(Supplied information)
—————
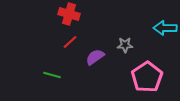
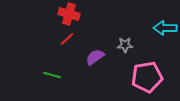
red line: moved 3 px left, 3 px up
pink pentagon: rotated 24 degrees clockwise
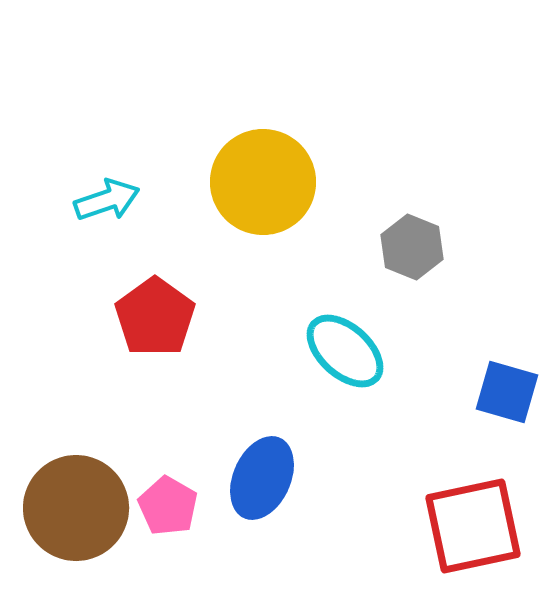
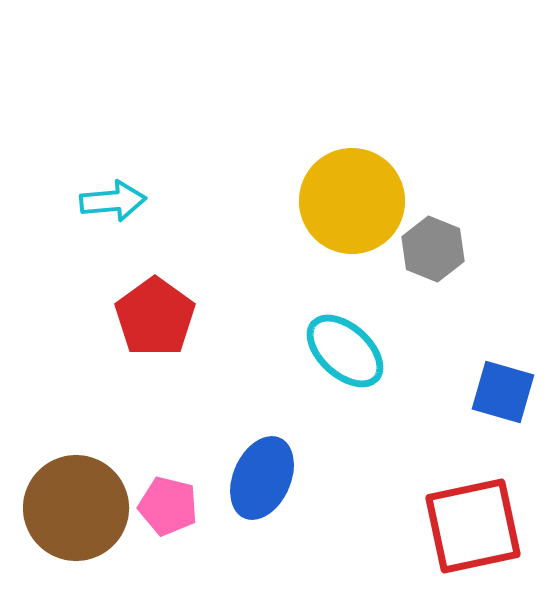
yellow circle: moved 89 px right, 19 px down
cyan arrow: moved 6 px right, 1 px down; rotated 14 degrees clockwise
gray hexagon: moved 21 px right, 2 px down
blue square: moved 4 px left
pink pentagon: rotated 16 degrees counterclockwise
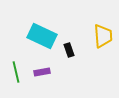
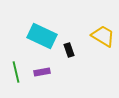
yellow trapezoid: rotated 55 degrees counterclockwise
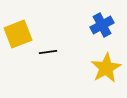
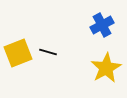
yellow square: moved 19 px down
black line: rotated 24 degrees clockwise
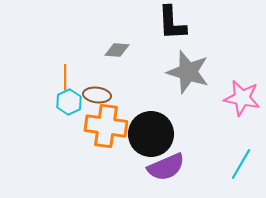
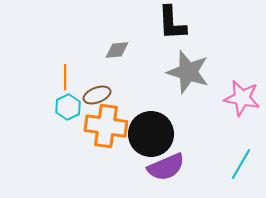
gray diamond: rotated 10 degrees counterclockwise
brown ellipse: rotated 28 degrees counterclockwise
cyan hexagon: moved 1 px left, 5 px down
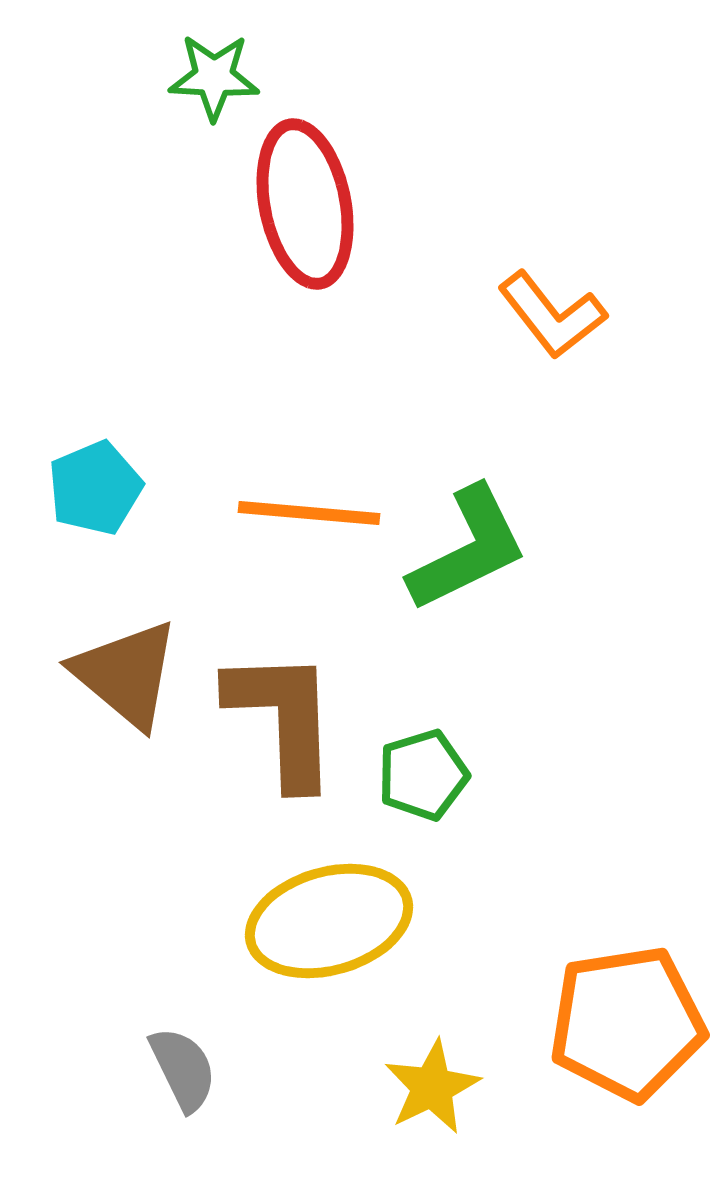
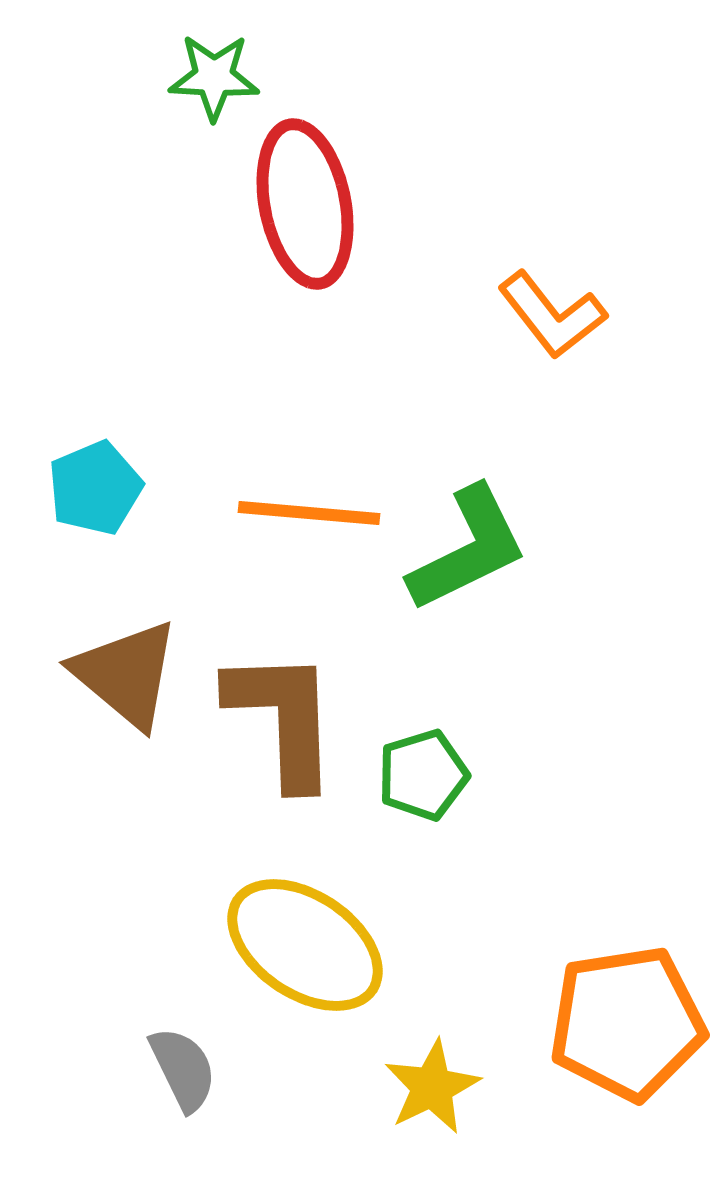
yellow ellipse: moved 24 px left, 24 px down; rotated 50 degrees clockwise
—————
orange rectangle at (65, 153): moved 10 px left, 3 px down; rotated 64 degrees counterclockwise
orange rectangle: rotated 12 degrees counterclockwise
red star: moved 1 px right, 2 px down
—————
(Requirement)
Go back to the listing above and write out the lines starting at the one with "gray hexagon: moved 21 px right, 2 px down" and ending at the one with "yellow ellipse: moved", inclusive, exactly and without pictures.

(Task solution)
gray hexagon: moved 21 px right, 2 px down
blue square: moved 4 px left
pink pentagon: rotated 16 degrees counterclockwise
yellow trapezoid: rotated 55 degrees counterclockwise
yellow square: moved 19 px down
black line: rotated 24 degrees clockwise
gray diamond: rotated 10 degrees counterclockwise
brown ellipse: rotated 28 degrees counterclockwise
cyan hexagon: moved 1 px left, 5 px down
yellow ellipse: moved 24 px left, 24 px down; rotated 50 degrees clockwise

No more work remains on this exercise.